**DIRECTIONS FOR THIS TASK:** Please repeat exactly the lines from the one containing "(352, 386) = (453, 199): none" through the last line of the records below, leaving out any pictures.

[Object correspondence data]
++++++++++++++++++++
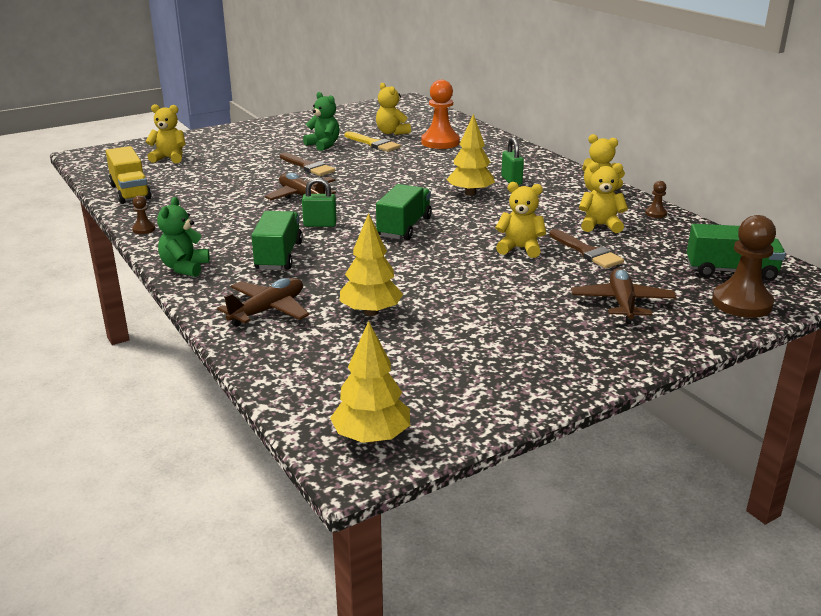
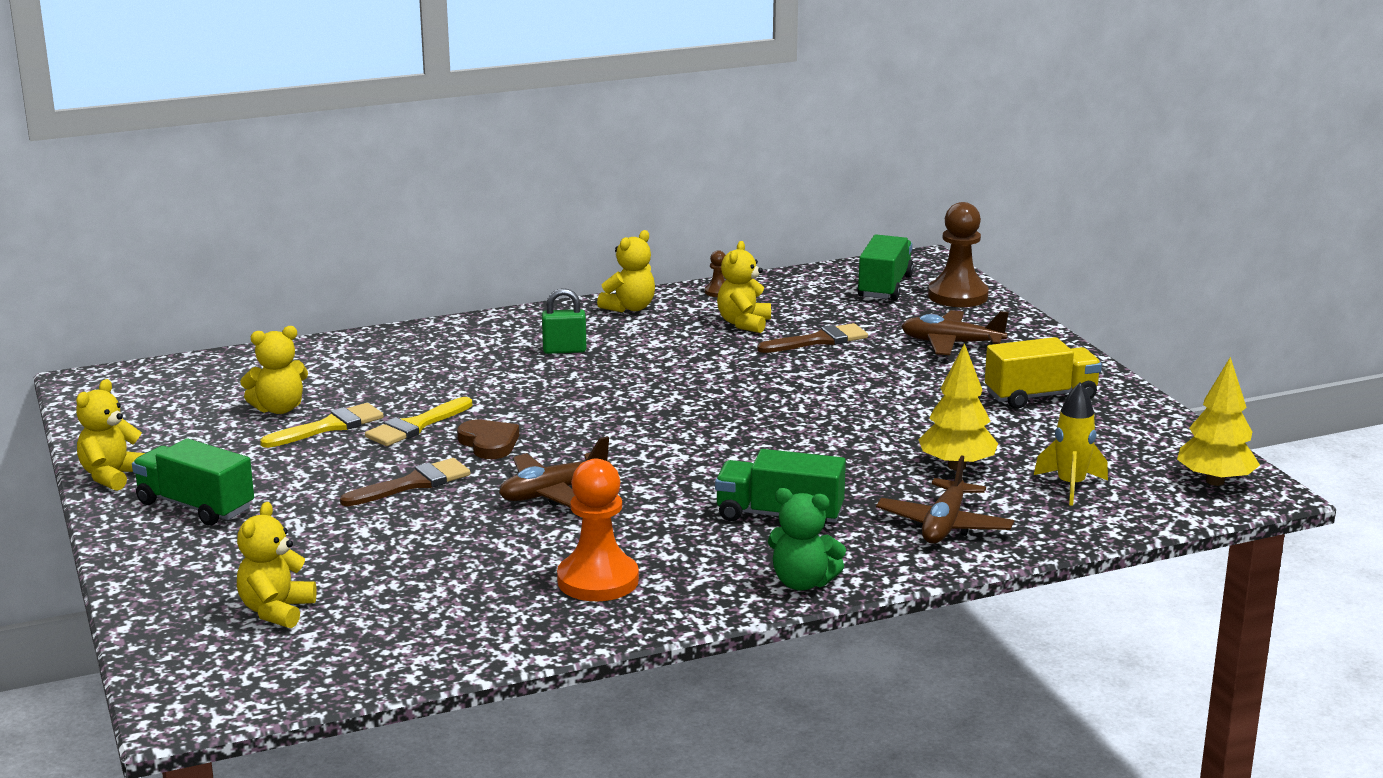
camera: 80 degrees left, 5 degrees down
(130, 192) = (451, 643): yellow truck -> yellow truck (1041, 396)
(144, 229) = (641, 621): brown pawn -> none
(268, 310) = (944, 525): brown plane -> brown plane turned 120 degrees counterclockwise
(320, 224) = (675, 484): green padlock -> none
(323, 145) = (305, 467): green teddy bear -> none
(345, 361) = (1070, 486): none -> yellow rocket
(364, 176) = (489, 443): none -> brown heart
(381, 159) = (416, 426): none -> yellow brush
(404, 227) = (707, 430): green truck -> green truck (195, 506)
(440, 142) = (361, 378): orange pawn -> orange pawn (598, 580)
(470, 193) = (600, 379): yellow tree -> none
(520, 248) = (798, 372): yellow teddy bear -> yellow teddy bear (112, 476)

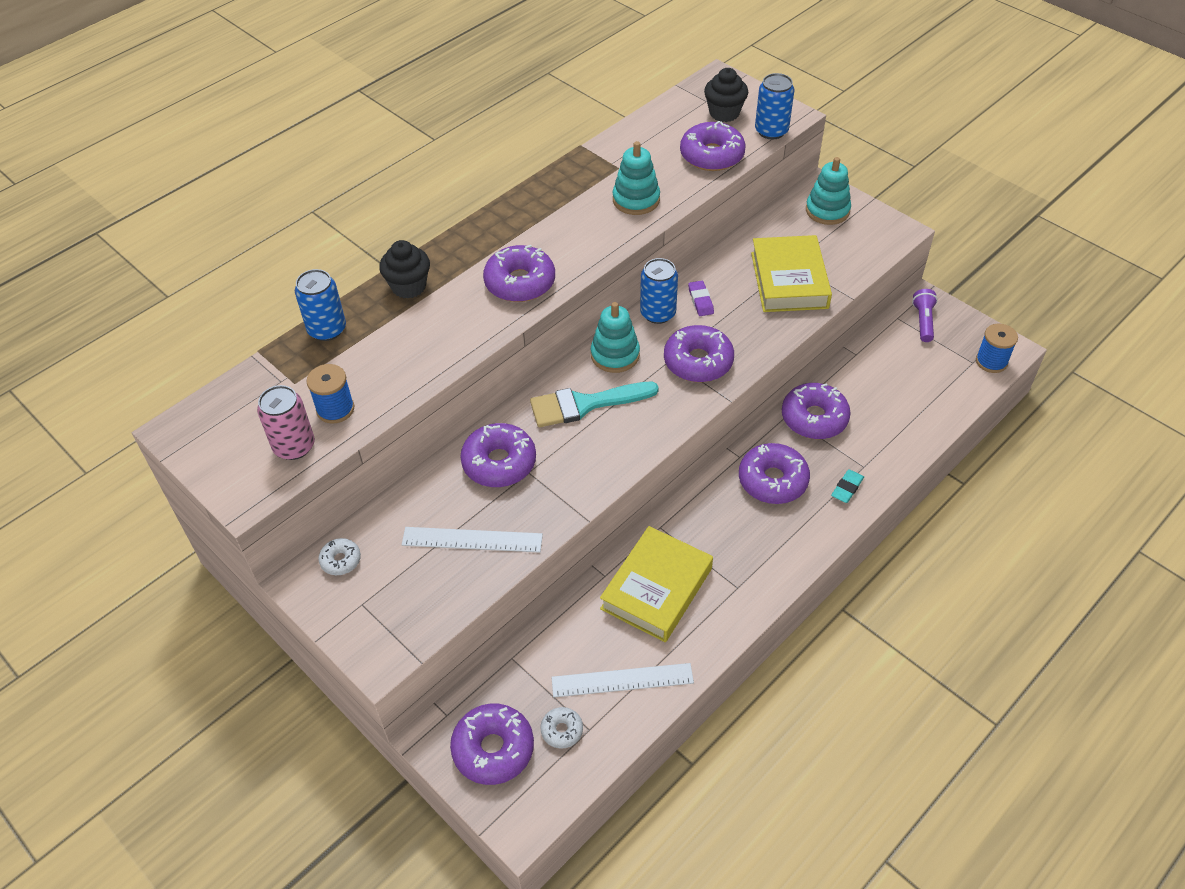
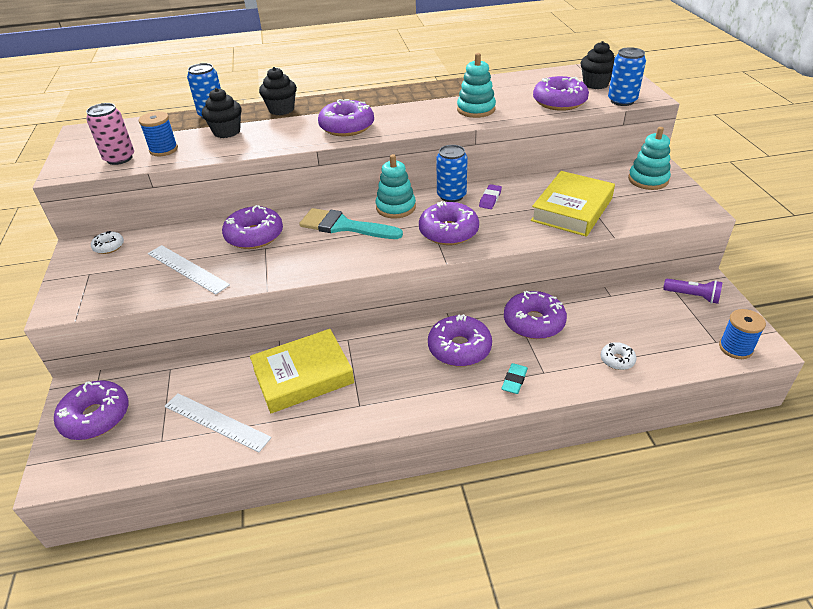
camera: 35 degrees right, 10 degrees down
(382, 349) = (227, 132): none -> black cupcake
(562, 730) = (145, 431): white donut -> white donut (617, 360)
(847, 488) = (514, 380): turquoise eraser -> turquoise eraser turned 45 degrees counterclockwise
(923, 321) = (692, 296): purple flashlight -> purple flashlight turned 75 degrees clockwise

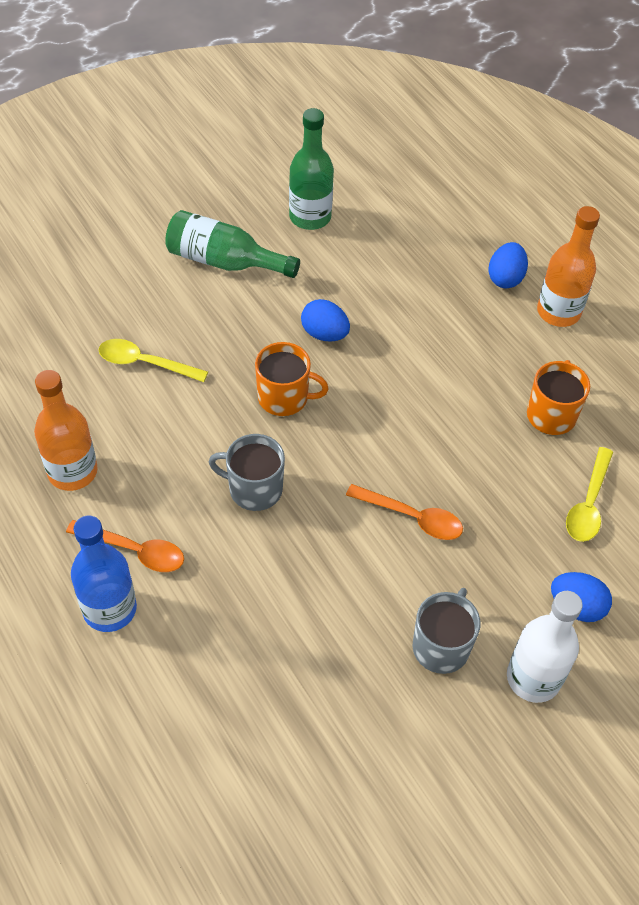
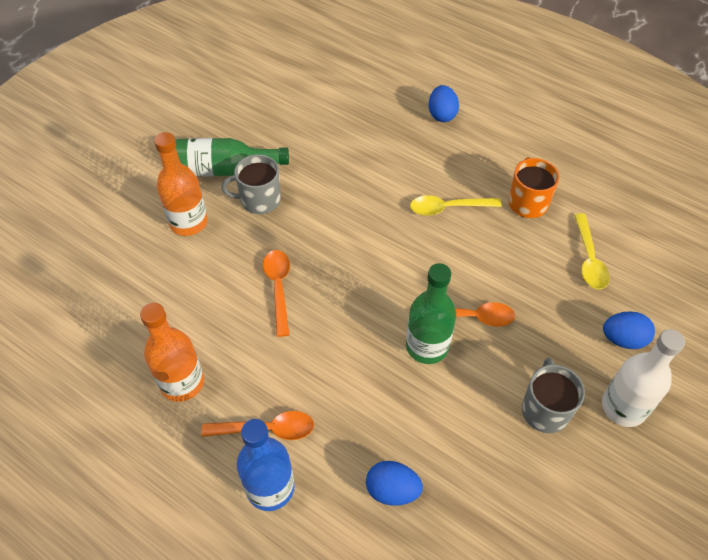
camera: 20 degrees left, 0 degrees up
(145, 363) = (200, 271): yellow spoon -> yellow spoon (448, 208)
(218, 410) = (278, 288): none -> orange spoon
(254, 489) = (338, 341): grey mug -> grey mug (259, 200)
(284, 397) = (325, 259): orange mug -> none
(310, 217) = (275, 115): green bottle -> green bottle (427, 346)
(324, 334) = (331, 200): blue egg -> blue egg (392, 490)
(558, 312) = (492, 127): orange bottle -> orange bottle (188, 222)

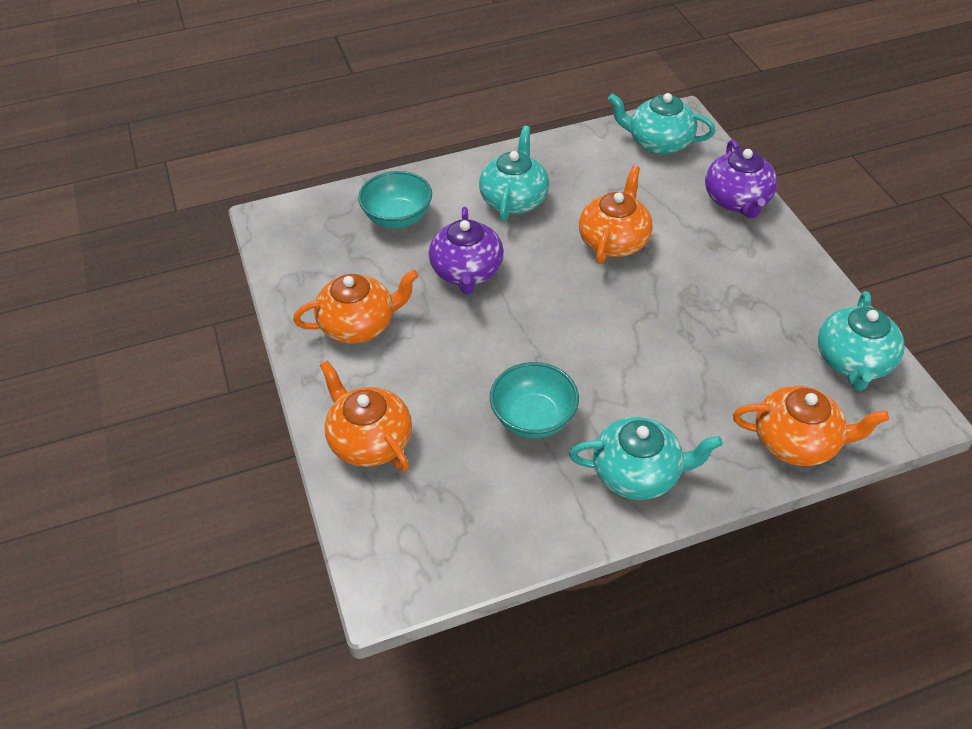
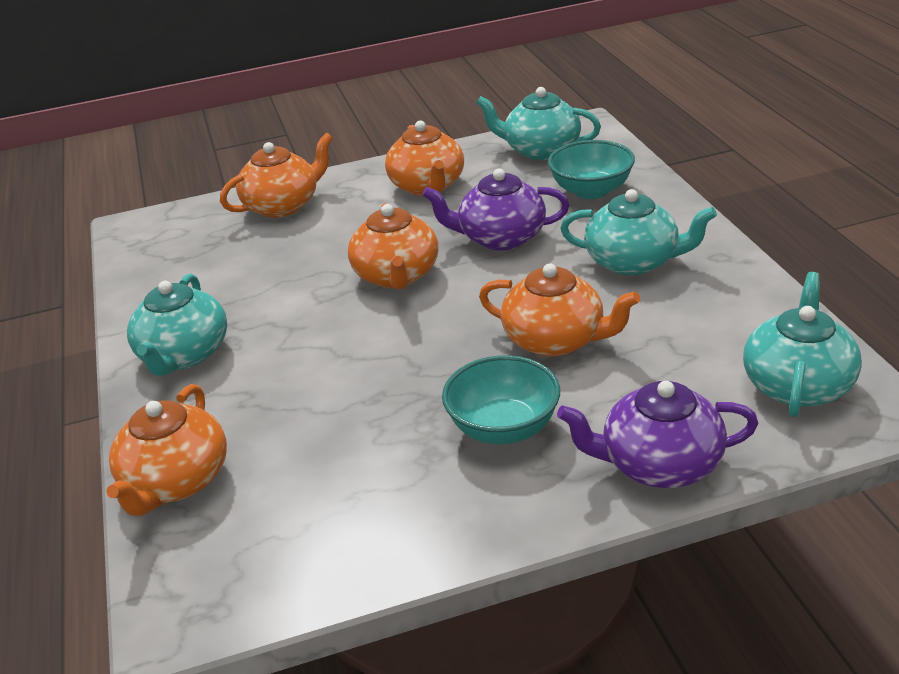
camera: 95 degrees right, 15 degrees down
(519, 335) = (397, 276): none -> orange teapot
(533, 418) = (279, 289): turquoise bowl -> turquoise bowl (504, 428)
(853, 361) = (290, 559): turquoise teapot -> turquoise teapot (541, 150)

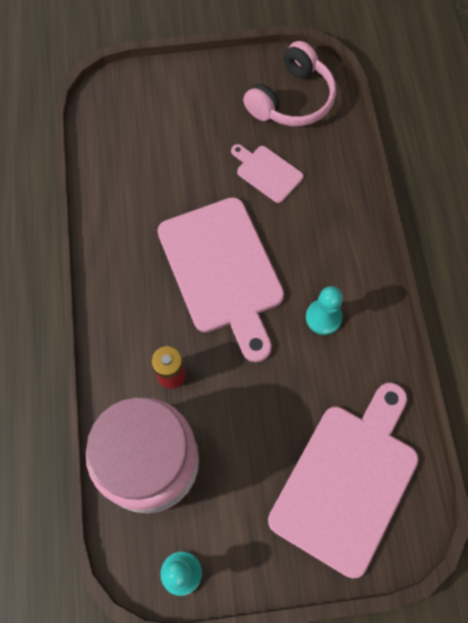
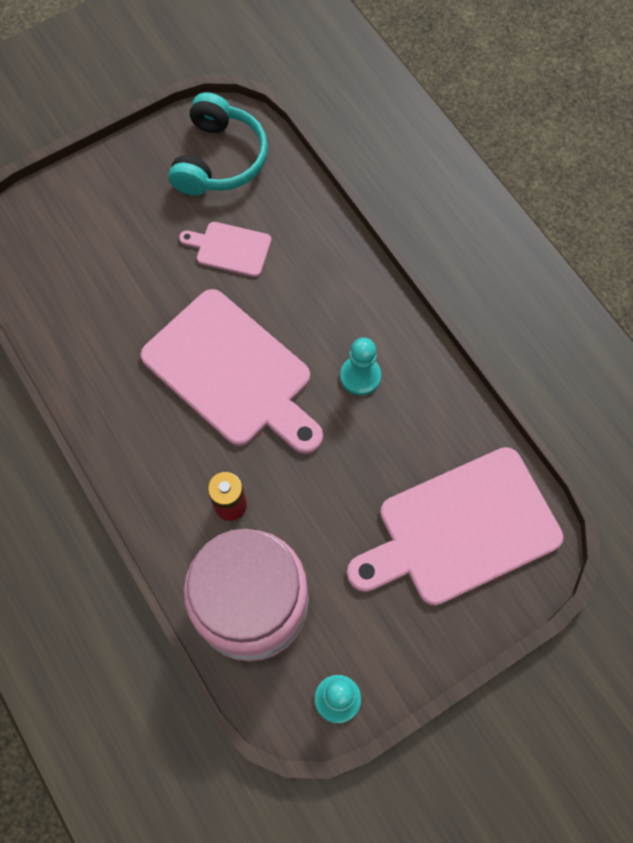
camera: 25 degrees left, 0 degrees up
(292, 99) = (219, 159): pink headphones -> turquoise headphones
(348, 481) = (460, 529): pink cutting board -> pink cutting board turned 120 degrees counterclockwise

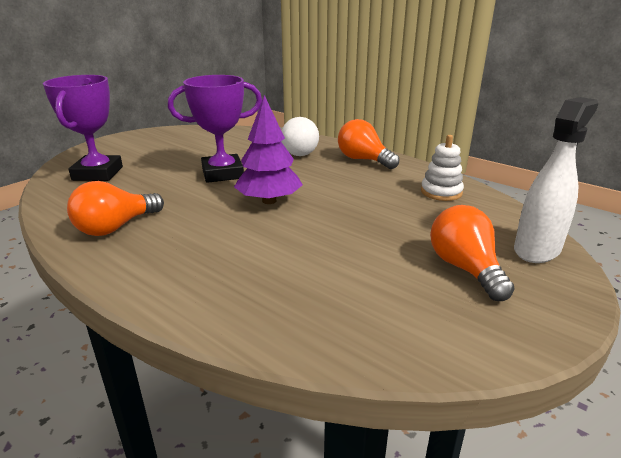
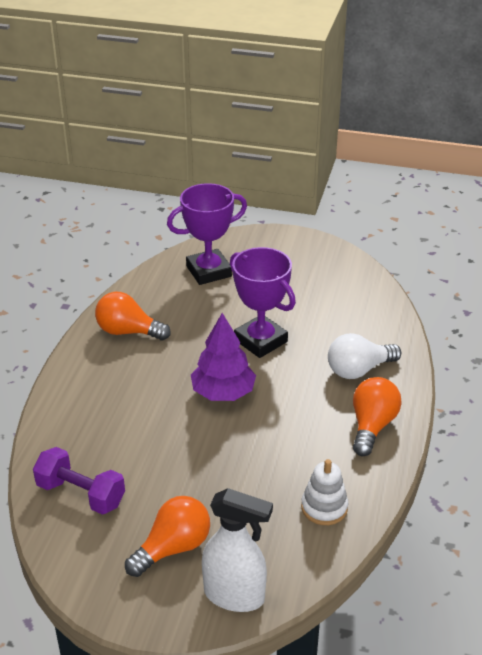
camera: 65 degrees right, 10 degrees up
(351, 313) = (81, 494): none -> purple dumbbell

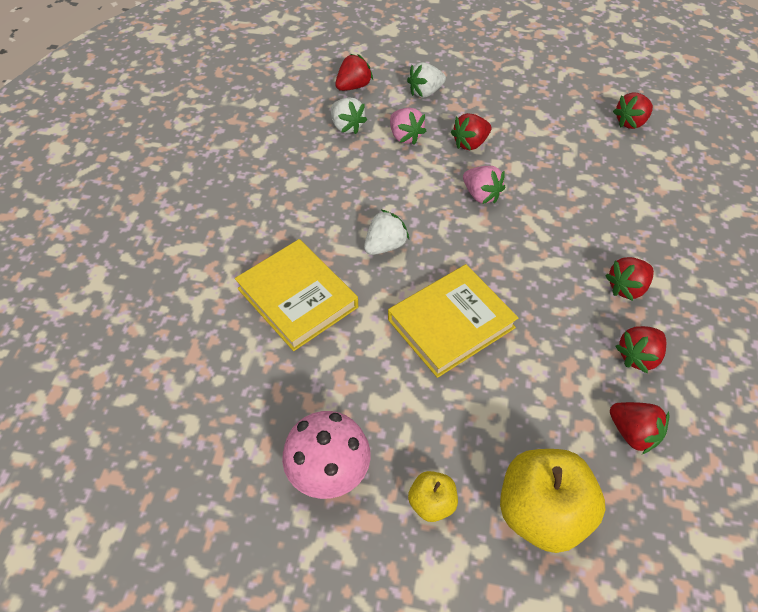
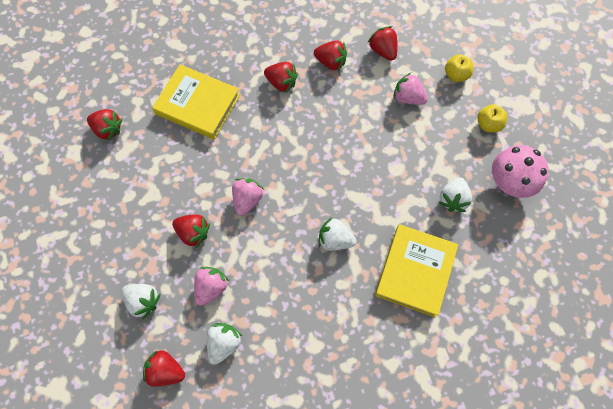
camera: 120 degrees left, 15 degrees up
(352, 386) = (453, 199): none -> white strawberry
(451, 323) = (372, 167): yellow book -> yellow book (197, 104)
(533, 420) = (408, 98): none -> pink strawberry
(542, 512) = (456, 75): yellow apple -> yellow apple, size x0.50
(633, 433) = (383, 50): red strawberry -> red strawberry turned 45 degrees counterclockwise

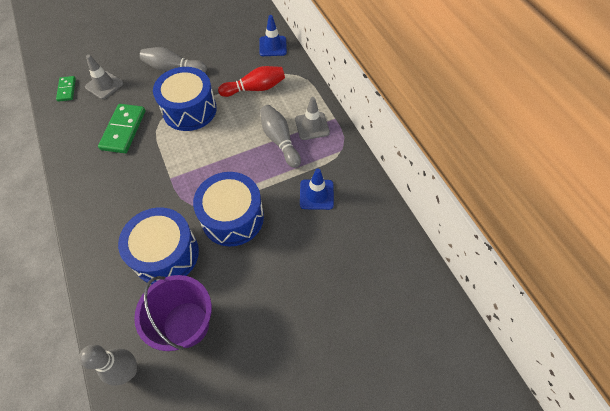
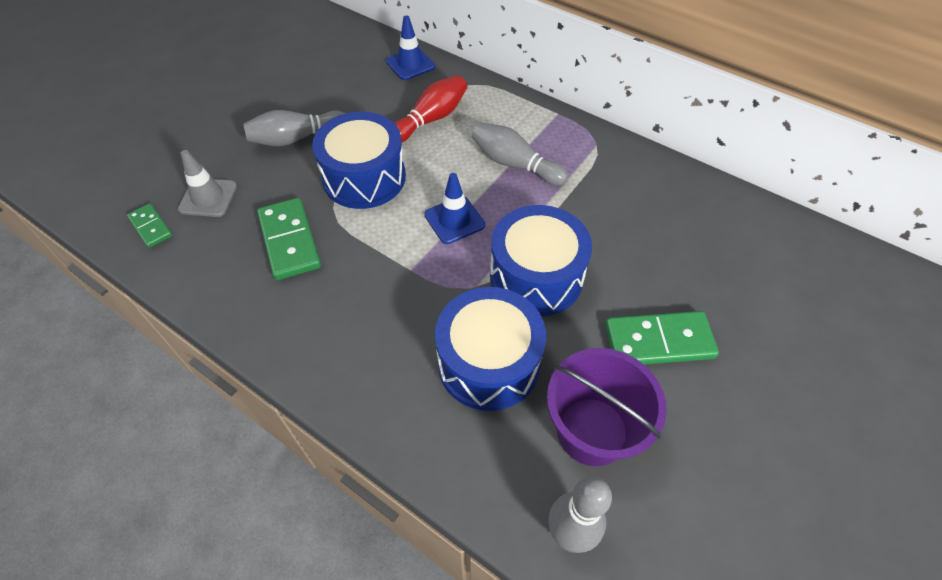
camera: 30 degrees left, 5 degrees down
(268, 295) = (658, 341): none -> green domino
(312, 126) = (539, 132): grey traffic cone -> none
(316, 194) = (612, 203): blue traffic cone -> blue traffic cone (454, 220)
++++++++++++++++++++
**ANSWER SPACE:**
(352, 386) = (453, 199): none -> white strawberry
(451, 323) = (372, 167): yellow book -> yellow book (197, 104)
(533, 420) = (408, 98): none -> pink strawberry
(542, 512) = (456, 75): yellow apple -> yellow apple, size x0.50
(633, 433) = (383, 50): red strawberry -> red strawberry turned 45 degrees counterclockwise

camera: 30 degrees left, 5 degrees down
(268, 295) = (658, 341): none -> green domino
(312, 126) = (539, 132): grey traffic cone -> none
(316, 194) = (612, 203): blue traffic cone -> blue traffic cone (454, 220)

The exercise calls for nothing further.